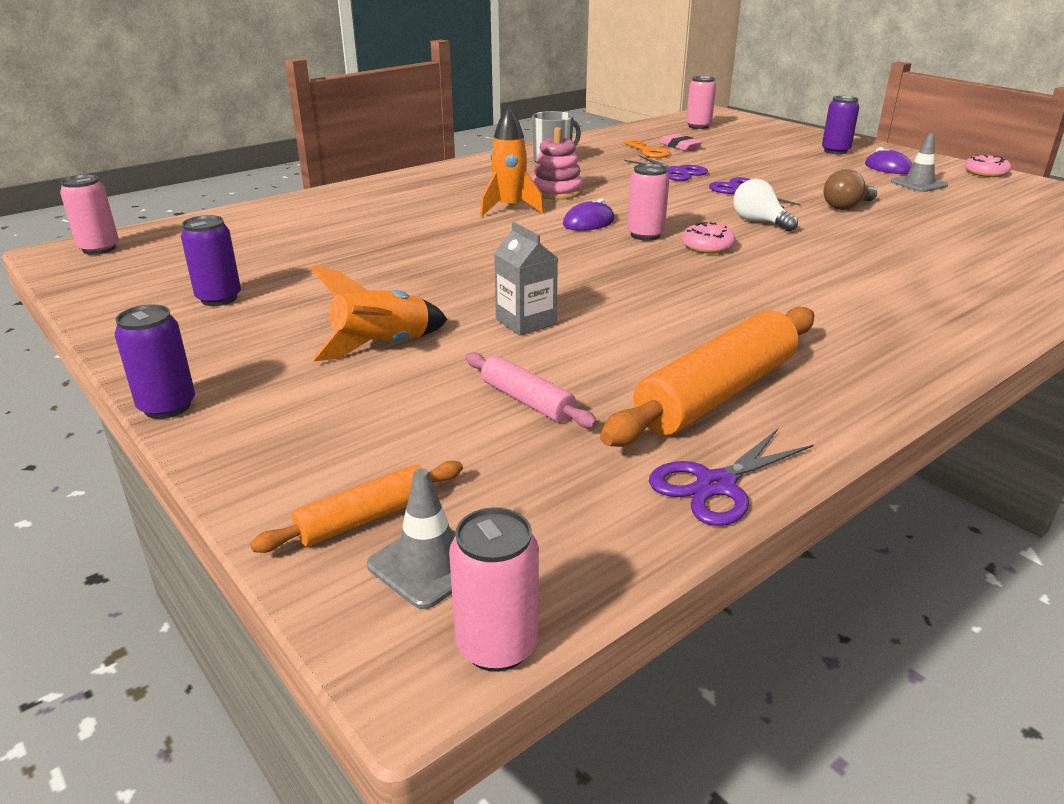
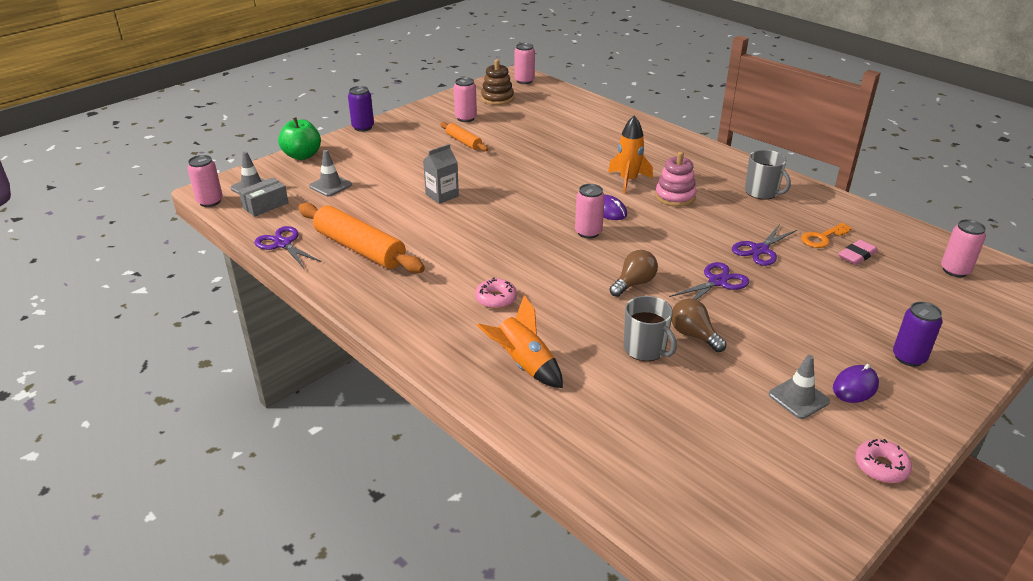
camera: 85 degrees right, 5 degrees up
(154, 271) = (497, 98): none -> brown stacking toy
(219, 298) = (465, 118): purple can -> pink can
(272, 489) = (302, 155): none -> green apple
(365, 518) = (280, 174): orange rolling pin -> orange rolling pin (463, 142)
(383, 346) = (414, 162): orange rocket -> orange rocket (524, 365)
(456, 437) = (330, 185): none -> grey traffic cone
(527, 400) = (359, 199): pink rolling pin -> none
(535, 529) = (265, 205): none -> grey box
(707, 246) = (571, 256): pink donut -> pink donut (496, 299)
(759, 222) = (634, 283): white light bulb -> brown light bulb
(884, 226) = (645, 349): none -> grey mug

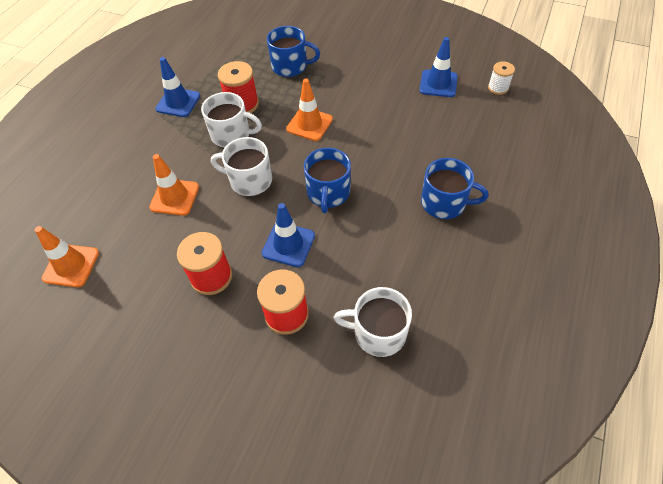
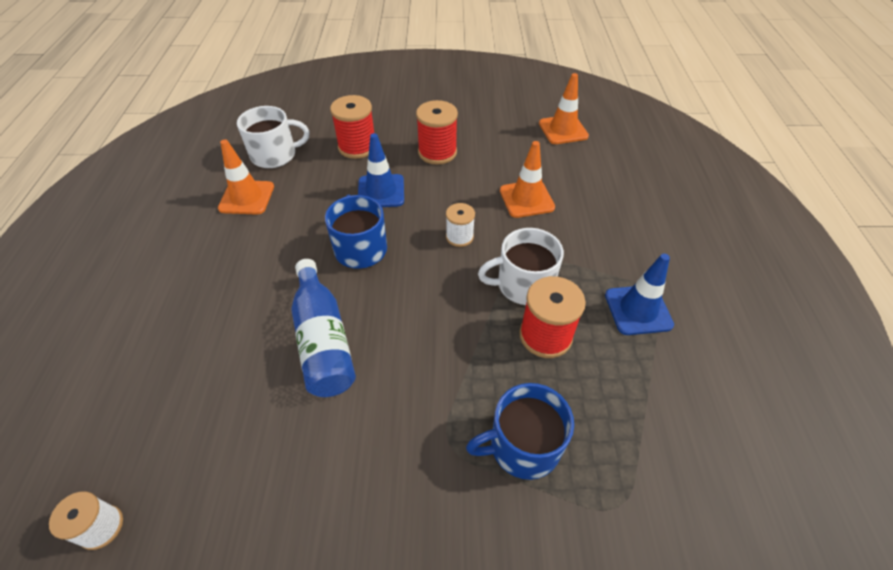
camera: 155 degrees right, 5 degrees down
(249, 180) = (459, 237): white mug -> white spool
(309, 124) = (427, 333): orange traffic cone -> orange traffic cone (247, 197)
(374, 137) = (323, 340): none -> blue bottle
(438, 84) = (226, 497): blue traffic cone -> none
(444, 203) = (215, 276): blue mug -> none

• _The problem_
From the first line of the records through the line containing "(365, 518) = (280, 174): orange", please output exactly those lines and nothing more, leaving out the pictures.

• _Result of this exercise_
camera: 85 degrees right, 5 degrees up
(154, 271) = (497, 98): none -> brown stacking toy
(219, 298) = (465, 118): purple can -> pink can
(272, 489) = (302, 155): none -> green apple
(365, 518) = (280, 174): orange rolling pin -> orange rolling pin (463, 142)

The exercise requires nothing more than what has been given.